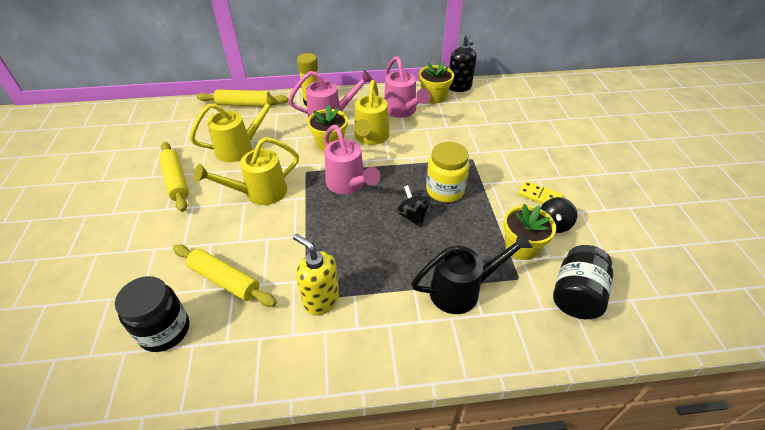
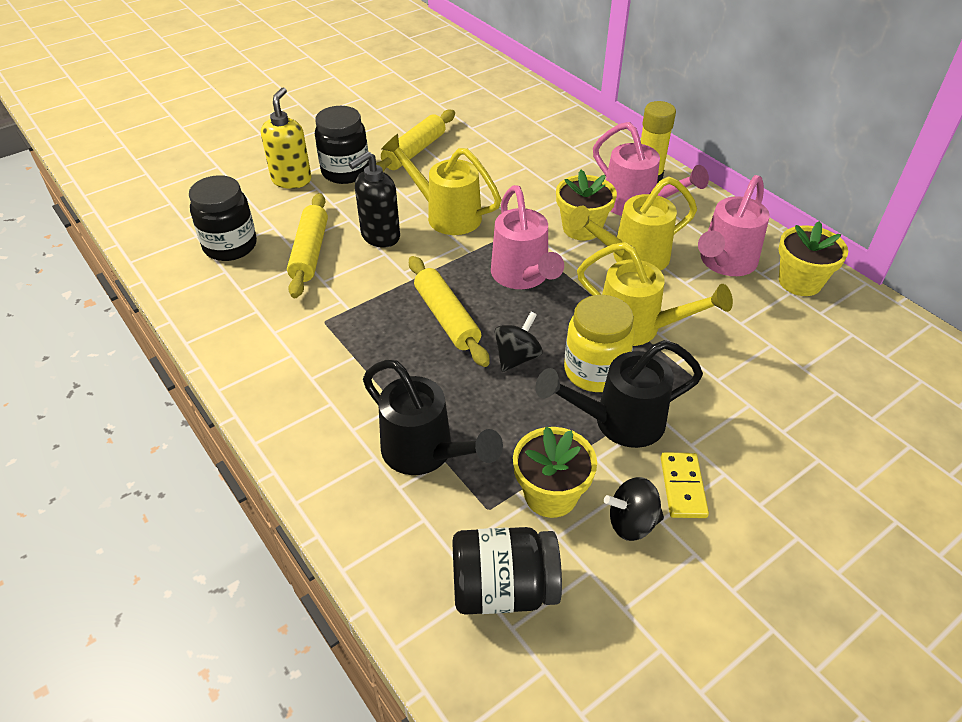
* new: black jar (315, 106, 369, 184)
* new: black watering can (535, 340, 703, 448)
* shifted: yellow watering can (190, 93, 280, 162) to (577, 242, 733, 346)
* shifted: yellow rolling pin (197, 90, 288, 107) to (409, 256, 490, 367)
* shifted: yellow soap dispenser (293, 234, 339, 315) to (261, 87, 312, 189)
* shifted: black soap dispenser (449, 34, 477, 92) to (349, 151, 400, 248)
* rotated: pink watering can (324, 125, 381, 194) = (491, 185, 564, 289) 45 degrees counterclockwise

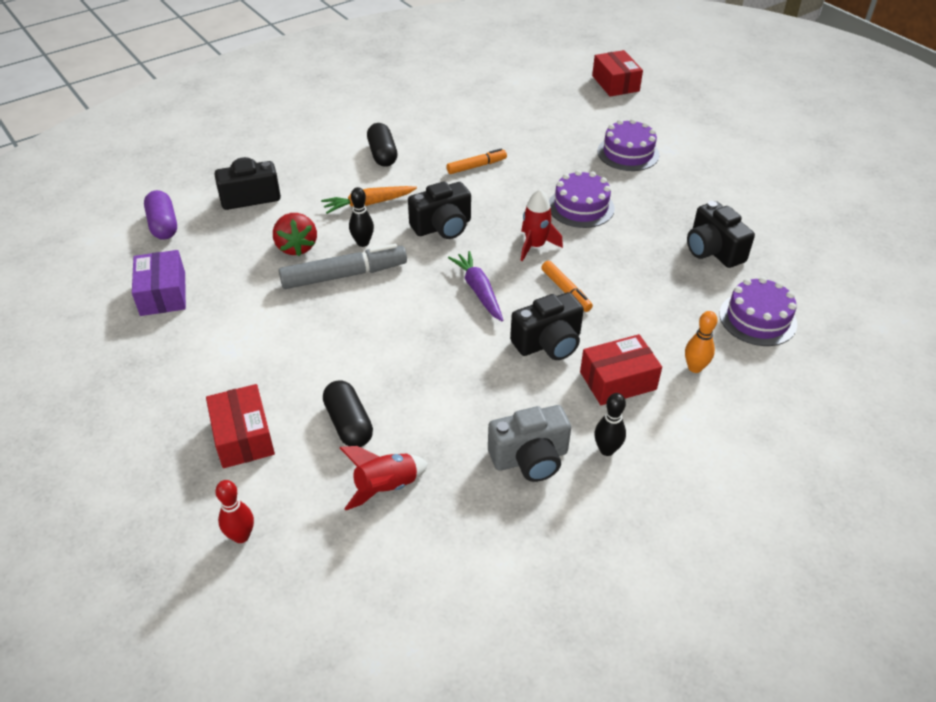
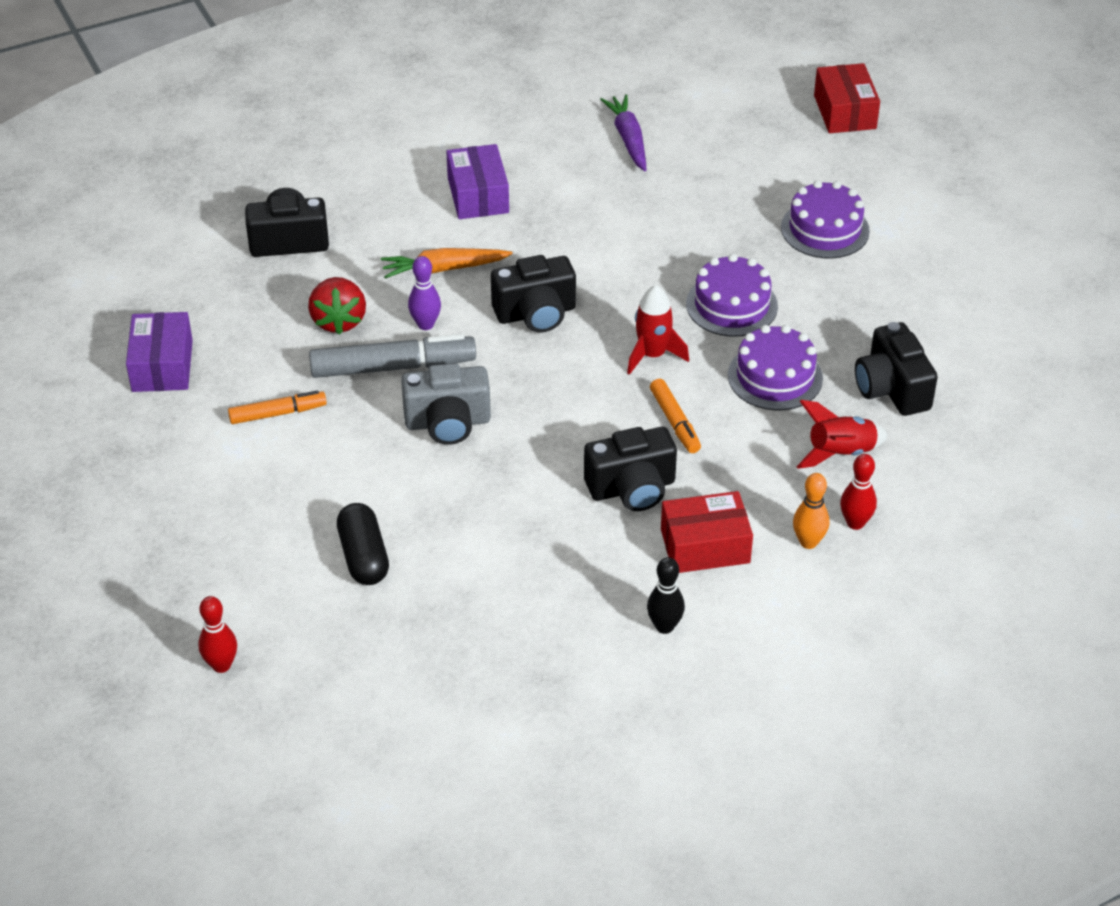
* gone: purple capsule (144, 190, 177, 240)
* gone: red box (206, 384, 275, 468)
* new: red bowling pin (840, 454, 877, 530)
* shifted: red rocket (340, 446, 428, 510) to (797, 400, 888, 469)
* shifted: orange marker (446, 148, 507, 174) to (228, 391, 327, 424)
* shifted: purple carrot (448, 251, 503, 321) to (600, 94, 646, 171)
* shifted: grey camera (488, 405, 571, 482) to (401, 363, 491, 445)
* shifted: purple cake (719, 277, 797, 346) to (728, 325, 823, 410)
* swapped: black capsule (367, 123, 398, 167) to purple box (446, 144, 509, 219)
* repainted: black bowling pin (349, 187, 374, 247) to purple bowling pin (408, 256, 441, 330)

========

_What to work on:_ Your answer should be every line above that contains the word "dispenser".

_Your response:_
* shifted: yellow soap dispenser (293, 234, 339, 315) to (261, 87, 312, 189)
* shifted: black soap dispenser (449, 34, 477, 92) to (349, 151, 400, 248)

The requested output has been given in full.